== Work instruction ==
All entries need to be written out again exactly, without their pictures.
§ §
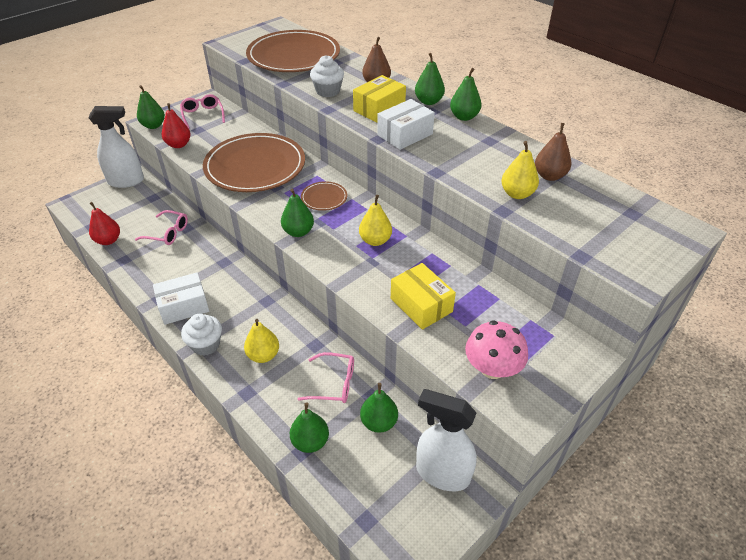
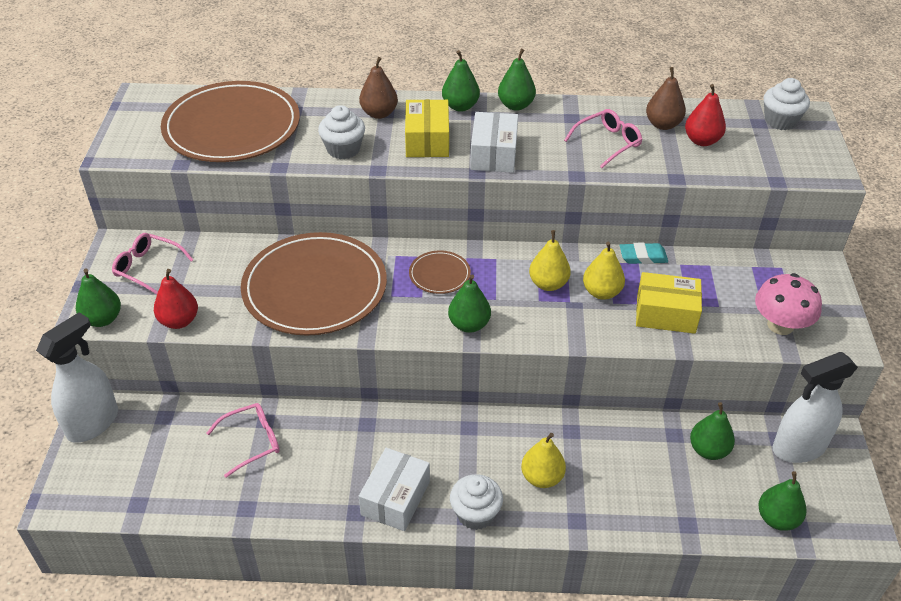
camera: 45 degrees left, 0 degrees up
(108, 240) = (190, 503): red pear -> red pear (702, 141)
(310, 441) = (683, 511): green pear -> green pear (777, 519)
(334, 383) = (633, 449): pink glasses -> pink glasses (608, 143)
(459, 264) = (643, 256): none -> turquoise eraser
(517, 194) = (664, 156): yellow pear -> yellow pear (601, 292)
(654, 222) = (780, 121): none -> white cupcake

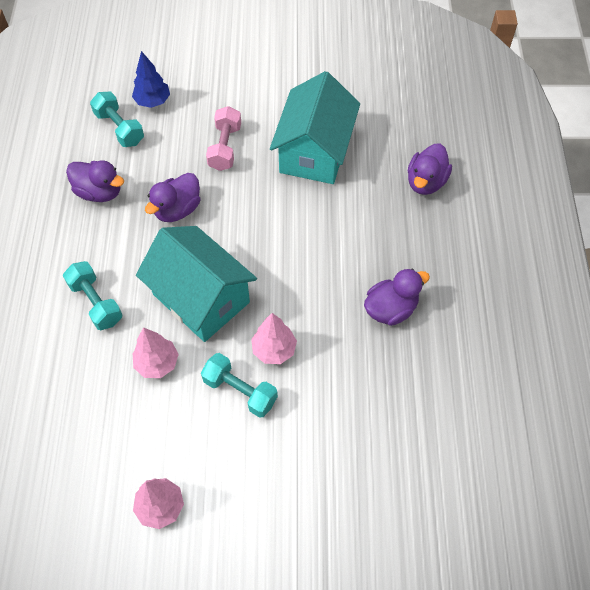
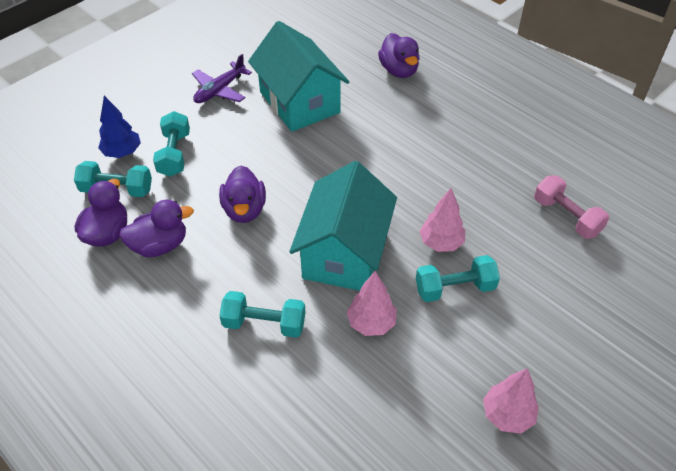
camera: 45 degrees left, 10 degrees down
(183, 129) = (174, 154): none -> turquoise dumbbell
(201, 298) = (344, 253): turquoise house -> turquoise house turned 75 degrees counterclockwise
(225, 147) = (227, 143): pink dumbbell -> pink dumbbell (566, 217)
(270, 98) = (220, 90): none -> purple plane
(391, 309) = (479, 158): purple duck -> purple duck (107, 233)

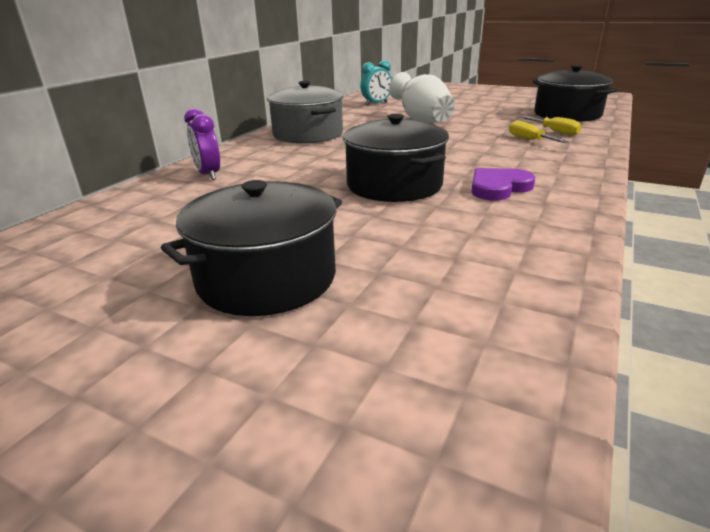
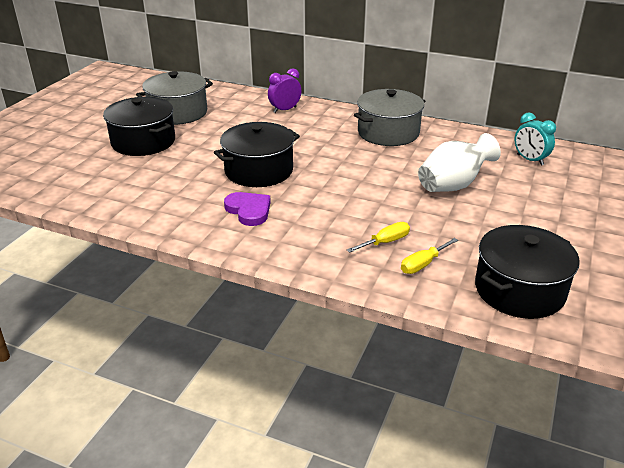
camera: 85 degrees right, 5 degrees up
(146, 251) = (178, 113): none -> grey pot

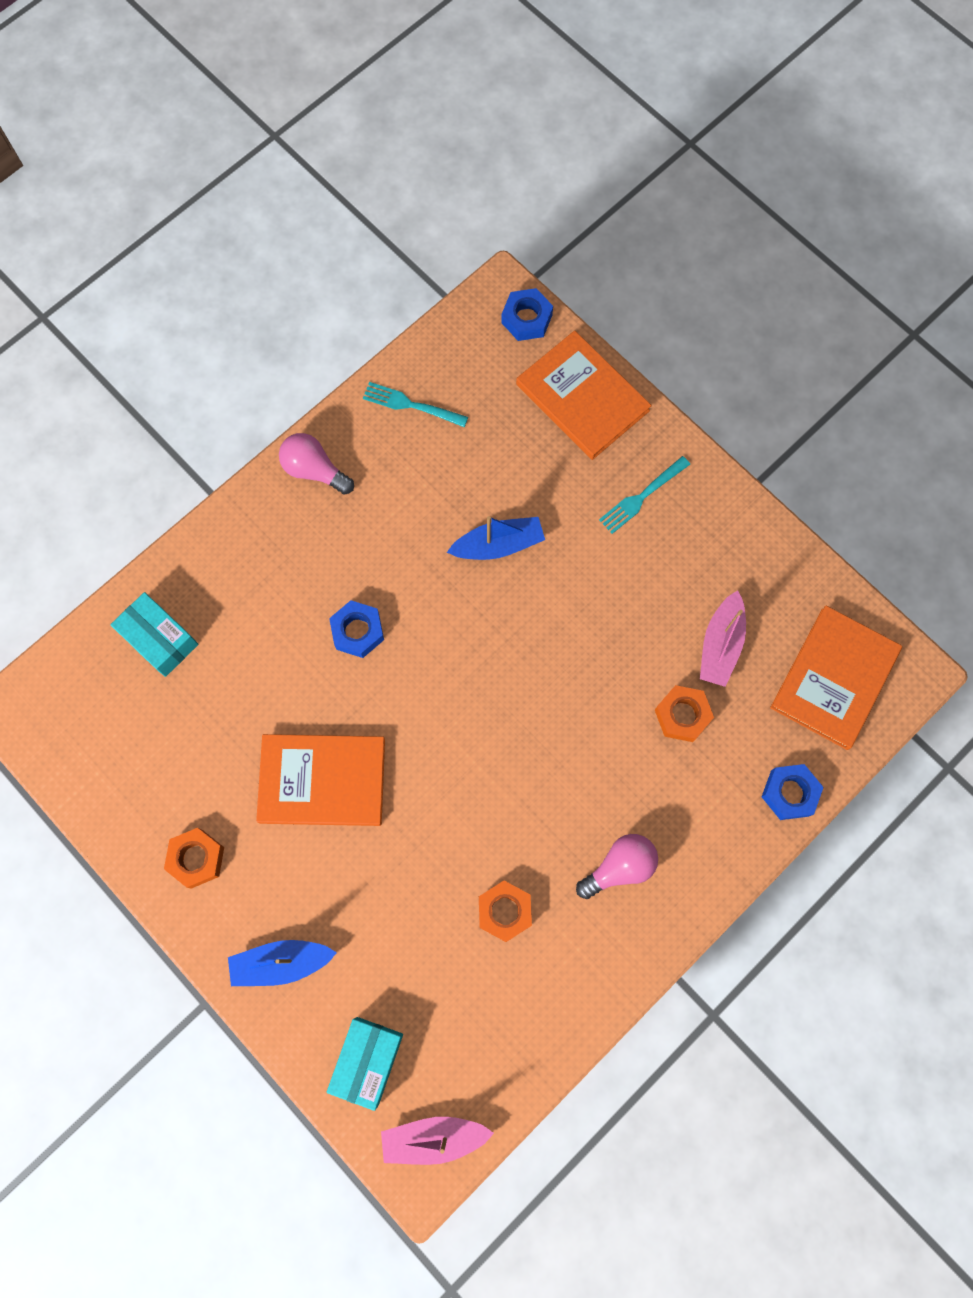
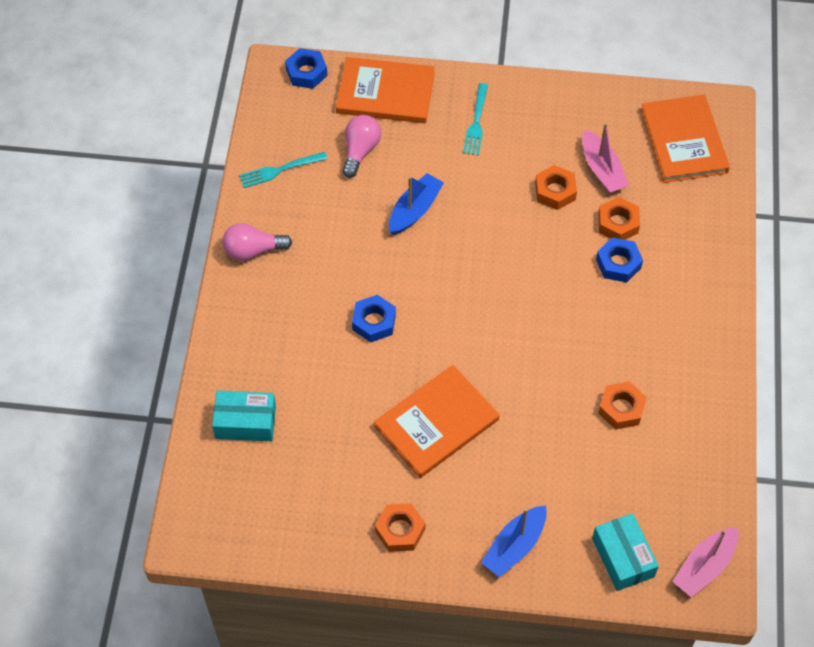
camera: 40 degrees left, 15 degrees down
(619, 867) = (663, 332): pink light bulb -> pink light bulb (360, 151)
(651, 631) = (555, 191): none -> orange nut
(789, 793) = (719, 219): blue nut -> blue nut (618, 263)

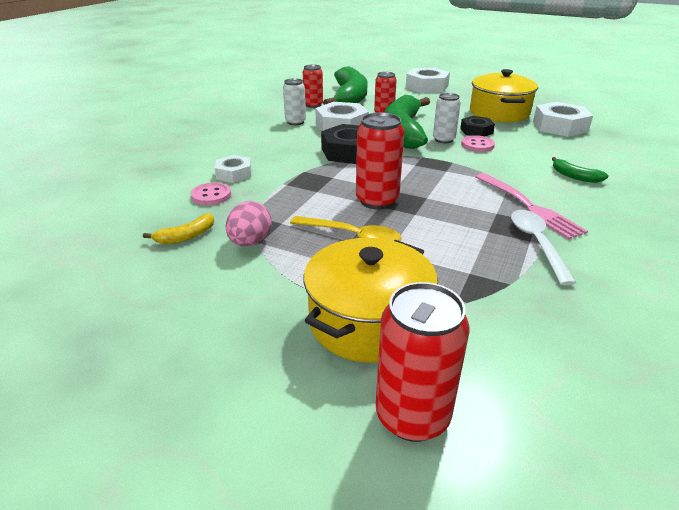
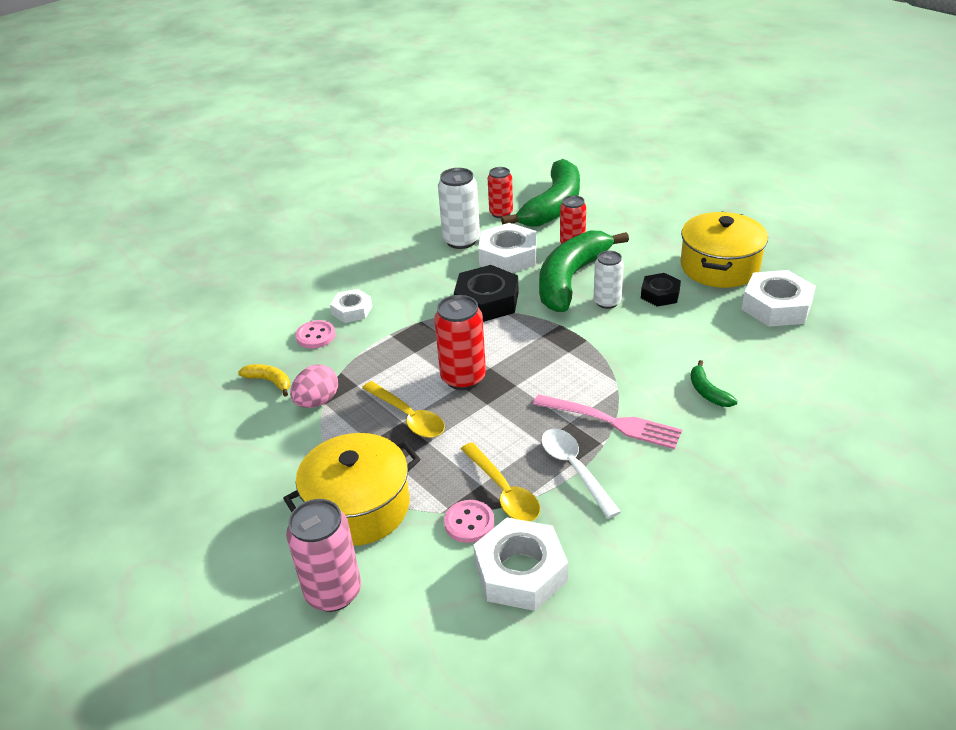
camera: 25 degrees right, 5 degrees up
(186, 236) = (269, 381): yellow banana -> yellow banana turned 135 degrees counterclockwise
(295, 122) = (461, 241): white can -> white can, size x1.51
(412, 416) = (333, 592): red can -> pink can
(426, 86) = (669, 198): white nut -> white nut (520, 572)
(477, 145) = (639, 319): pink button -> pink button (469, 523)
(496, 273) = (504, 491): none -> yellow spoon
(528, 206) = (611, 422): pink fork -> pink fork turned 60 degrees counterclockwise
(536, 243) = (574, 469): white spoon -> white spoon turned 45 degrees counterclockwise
§ §
== Solved problem ==
camera: 45 degrees left, 0 degrees up
(108, 240) = (190, 503): red pear -> red pear (702, 141)
(310, 441) = (683, 511): green pear -> green pear (777, 519)
(334, 383) = (633, 449): pink glasses -> pink glasses (608, 143)
(459, 264) = (643, 256): none -> turquoise eraser
(517, 194) = (664, 156): yellow pear -> yellow pear (601, 292)
(654, 222) = (780, 121): none -> white cupcake

camera: 45 degrees left, 10 degrees down
(183, 129) = (174, 154): none -> turquoise dumbbell
(201, 298) = (344, 253): turquoise house -> turquoise house turned 75 degrees counterclockwise
(225, 147) = (227, 143): pink dumbbell -> pink dumbbell (566, 217)
(270, 98) = (220, 90): none -> purple plane
(391, 309) = (479, 158): purple duck -> purple duck (107, 233)

camera: 85 degrees right, 5 degrees up
(146, 251) = (178, 113): none -> grey pot

camera: 40 degrees left, 15 degrees down
(619, 867) = (663, 332): pink light bulb -> pink light bulb (360, 151)
(651, 631) = (555, 191): none -> orange nut
(789, 793) = (719, 219): blue nut -> blue nut (618, 263)

camera: 25 degrees right, 5 degrees up
(186, 236) = (269, 381): yellow banana -> yellow banana turned 135 degrees counterclockwise
(295, 122) = (461, 241): white can -> white can, size x1.51
(412, 416) = (333, 592): red can -> pink can
(426, 86) = (669, 198): white nut -> white nut (520, 572)
(477, 145) = (639, 319): pink button -> pink button (469, 523)
(496, 273) = (504, 491): none -> yellow spoon
(528, 206) = (611, 422): pink fork -> pink fork turned 60 degrees counterclockwise
(536, 243) = (574, 469): white spoon -> white spoon turned 45 degrees counterclockwise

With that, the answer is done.